* [EXERCISE AIM]
Find all the lines in the entries below that hold the word "plus" and copy them.

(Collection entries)
++++++

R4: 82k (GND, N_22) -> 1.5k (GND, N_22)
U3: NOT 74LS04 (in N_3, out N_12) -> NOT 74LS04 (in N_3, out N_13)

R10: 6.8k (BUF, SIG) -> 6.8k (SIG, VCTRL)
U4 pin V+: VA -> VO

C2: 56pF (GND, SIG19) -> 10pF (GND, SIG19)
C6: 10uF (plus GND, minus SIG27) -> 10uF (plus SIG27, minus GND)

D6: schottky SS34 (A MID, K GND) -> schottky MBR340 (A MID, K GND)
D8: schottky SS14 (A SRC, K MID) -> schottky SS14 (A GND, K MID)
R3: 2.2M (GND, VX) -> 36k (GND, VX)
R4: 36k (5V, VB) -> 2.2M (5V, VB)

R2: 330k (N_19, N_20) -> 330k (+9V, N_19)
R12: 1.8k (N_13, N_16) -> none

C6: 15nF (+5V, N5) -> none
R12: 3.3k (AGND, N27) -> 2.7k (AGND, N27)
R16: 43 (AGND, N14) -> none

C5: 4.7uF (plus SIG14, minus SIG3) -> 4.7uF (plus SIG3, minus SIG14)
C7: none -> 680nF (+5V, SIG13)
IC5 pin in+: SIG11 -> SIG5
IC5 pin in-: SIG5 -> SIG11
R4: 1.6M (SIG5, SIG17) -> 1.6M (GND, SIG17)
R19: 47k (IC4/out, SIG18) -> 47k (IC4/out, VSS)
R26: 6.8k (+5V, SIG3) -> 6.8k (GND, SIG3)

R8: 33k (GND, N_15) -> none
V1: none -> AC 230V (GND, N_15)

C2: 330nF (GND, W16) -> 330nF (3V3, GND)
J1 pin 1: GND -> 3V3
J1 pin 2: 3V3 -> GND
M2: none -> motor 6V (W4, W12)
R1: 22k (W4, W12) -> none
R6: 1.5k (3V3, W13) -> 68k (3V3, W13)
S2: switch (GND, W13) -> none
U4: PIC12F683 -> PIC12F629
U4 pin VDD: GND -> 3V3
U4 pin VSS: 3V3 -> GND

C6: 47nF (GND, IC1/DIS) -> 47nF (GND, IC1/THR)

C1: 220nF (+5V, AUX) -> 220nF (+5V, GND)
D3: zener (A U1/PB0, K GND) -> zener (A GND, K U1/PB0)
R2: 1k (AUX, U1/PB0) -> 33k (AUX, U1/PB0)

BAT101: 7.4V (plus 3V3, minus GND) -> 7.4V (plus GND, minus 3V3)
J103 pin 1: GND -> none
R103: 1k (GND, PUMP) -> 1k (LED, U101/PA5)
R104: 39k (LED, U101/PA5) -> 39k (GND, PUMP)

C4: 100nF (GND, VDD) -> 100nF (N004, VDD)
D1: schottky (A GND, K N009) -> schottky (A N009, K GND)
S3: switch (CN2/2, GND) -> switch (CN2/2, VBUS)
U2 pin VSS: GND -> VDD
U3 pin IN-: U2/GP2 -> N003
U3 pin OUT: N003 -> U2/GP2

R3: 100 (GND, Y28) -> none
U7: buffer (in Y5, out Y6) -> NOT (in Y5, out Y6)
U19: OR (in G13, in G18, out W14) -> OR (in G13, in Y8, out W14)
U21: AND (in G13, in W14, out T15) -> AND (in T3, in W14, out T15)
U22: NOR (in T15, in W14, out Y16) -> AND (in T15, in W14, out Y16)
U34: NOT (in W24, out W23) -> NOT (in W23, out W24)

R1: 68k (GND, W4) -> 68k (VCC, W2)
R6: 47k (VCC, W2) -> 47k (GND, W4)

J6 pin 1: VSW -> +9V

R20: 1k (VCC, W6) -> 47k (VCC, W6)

++++++

* [ANSWER BOX]
C6: 10uF (plus GND, minus SIG27) -> 10uF (plus SIG27, minus GND)
C5: 4.7uF (plus SIG14, minus SIG3) -> 4.7uF (plus SIG3, minus SIG14)
BAT101: 7.4V (plus 3V3, minus GND) -> 7.4V (plus GND, minus 3V3)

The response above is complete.